GIVEN PROBLEM: List each line in the items below that contains the string "kern". Case counts.

DATA SUPPLIED:
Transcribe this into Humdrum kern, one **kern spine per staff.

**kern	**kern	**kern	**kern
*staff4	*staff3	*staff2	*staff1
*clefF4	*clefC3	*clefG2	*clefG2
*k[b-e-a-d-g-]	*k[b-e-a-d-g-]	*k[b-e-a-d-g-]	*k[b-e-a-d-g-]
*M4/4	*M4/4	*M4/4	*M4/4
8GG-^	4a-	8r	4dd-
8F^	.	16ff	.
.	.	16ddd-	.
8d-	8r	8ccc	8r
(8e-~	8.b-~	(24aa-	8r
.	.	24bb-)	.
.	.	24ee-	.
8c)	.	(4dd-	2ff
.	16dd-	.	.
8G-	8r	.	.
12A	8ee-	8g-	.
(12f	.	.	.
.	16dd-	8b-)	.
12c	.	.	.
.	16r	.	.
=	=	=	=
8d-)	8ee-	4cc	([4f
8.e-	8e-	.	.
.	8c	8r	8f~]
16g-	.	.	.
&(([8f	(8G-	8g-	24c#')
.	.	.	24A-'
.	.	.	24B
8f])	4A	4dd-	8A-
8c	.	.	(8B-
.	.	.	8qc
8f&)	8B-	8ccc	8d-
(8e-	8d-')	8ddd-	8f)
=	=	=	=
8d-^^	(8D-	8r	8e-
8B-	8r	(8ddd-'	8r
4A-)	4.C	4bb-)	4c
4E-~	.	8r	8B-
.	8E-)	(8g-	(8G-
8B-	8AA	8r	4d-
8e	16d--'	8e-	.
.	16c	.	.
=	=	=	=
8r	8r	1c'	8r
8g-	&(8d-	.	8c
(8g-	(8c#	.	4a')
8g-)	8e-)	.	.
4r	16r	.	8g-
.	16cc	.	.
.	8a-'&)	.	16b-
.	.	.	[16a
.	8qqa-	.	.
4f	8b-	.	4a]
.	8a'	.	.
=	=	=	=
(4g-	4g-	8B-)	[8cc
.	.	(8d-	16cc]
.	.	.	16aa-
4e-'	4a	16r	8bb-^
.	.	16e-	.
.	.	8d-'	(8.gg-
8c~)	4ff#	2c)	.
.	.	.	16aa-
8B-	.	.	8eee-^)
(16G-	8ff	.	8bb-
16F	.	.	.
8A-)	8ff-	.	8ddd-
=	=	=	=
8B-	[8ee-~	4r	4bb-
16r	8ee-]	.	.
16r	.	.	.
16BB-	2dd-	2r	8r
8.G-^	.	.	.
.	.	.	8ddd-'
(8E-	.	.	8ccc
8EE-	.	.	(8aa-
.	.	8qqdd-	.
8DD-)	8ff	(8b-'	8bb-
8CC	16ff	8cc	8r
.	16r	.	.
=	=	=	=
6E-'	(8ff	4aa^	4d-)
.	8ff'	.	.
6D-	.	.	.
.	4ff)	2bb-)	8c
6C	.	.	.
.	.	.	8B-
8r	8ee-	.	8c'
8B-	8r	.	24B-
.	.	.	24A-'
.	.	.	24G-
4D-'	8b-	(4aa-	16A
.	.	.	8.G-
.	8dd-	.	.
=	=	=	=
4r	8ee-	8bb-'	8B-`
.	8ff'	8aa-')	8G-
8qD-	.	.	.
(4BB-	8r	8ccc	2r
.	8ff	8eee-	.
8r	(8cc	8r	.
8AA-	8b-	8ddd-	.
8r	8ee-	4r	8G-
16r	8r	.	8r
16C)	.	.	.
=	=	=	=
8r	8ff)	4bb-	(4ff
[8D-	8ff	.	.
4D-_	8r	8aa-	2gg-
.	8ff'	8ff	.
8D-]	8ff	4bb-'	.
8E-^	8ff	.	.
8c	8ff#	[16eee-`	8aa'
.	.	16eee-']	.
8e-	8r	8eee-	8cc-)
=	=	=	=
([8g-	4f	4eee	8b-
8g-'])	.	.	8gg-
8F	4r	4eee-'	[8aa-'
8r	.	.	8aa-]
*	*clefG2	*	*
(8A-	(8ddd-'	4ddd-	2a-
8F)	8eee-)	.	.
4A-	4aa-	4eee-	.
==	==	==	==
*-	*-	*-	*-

ANSWER FOR THE TASK:
Transcribe this into Humdrum kern, one **kern spine per staff.
**kern	**kern	**kern	**kern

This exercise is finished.